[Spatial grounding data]
● ● ● ●
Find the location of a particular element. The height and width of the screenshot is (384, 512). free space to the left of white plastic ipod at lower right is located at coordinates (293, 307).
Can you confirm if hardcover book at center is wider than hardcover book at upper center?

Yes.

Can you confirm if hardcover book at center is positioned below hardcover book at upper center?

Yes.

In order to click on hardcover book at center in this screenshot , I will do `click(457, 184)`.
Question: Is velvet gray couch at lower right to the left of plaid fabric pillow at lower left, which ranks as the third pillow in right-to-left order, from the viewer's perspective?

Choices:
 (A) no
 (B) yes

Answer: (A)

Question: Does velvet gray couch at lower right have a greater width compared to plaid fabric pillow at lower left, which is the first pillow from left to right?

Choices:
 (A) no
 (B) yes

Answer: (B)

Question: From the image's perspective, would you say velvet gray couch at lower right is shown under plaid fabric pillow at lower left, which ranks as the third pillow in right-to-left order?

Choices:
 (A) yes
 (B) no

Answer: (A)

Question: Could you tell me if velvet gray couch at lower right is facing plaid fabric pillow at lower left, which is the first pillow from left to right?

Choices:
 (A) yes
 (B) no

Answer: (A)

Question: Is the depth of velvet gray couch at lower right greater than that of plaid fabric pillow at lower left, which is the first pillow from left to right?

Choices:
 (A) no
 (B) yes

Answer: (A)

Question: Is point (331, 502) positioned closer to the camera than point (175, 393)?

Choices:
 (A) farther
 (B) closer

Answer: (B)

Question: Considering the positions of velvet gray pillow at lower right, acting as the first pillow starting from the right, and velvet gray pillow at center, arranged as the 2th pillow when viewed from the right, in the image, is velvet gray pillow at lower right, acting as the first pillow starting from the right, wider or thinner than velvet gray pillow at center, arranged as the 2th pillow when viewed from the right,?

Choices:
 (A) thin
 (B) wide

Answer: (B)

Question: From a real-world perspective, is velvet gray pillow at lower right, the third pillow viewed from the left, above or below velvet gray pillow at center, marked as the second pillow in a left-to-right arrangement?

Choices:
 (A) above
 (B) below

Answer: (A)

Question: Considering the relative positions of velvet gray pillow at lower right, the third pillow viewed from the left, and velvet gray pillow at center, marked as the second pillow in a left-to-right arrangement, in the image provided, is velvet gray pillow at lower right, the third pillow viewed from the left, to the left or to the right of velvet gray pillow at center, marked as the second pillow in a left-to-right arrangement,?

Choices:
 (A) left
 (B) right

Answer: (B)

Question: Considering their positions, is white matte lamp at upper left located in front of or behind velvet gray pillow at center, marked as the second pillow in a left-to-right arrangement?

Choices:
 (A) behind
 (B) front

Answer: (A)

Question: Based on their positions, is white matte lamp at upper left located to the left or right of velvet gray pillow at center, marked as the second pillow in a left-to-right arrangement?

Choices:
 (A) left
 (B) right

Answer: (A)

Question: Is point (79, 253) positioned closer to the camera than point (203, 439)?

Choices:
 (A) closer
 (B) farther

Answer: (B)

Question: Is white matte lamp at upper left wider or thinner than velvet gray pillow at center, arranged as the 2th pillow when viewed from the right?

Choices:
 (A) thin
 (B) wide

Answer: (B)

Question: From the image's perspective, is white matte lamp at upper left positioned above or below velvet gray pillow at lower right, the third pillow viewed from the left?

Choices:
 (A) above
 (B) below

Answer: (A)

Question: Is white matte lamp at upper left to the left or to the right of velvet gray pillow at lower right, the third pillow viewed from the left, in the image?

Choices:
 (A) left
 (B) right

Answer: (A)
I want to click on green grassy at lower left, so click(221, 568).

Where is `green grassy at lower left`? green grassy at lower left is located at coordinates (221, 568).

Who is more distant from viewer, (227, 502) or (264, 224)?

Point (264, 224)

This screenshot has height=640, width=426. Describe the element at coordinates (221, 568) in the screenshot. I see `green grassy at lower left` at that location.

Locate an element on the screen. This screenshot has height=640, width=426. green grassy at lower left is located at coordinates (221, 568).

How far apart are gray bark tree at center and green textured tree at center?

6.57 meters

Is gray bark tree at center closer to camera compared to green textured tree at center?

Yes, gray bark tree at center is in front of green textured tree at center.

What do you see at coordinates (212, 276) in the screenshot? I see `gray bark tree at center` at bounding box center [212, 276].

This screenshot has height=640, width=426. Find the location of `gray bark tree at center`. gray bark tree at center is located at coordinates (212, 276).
● ● ● ●
PROMPT
From the material above, list each line that contains the word "plaid". Treat uppercase and lowercase letters as different.

EXERCISE ANSWER
Question: Is velvet gray couch at lower right to the left of plaid fabric pillow at lower left, which ranks as the third pillow in right-to-left order, from the viewer's perspective?
Question: Does velvet gray couch at lower right have a greater width compared to plaid fabric pillow at lower left, which is the first pillow from left to right?
Question: From the image's perspective, would you say velvet gray couch at lower right is shown under plaid fabric pillow at lower left, which ranks as the third pillow in right-to-left order?
Question: Could you tell me if velvet gray couch at lower right is facing plaid fabric pillow at lower left, which is the first pillow from left to right?
Question: Is the depth of velvet gray couch at lower right greater than that of plaid fabric pillow at lower left, which is the first pillow from left to right?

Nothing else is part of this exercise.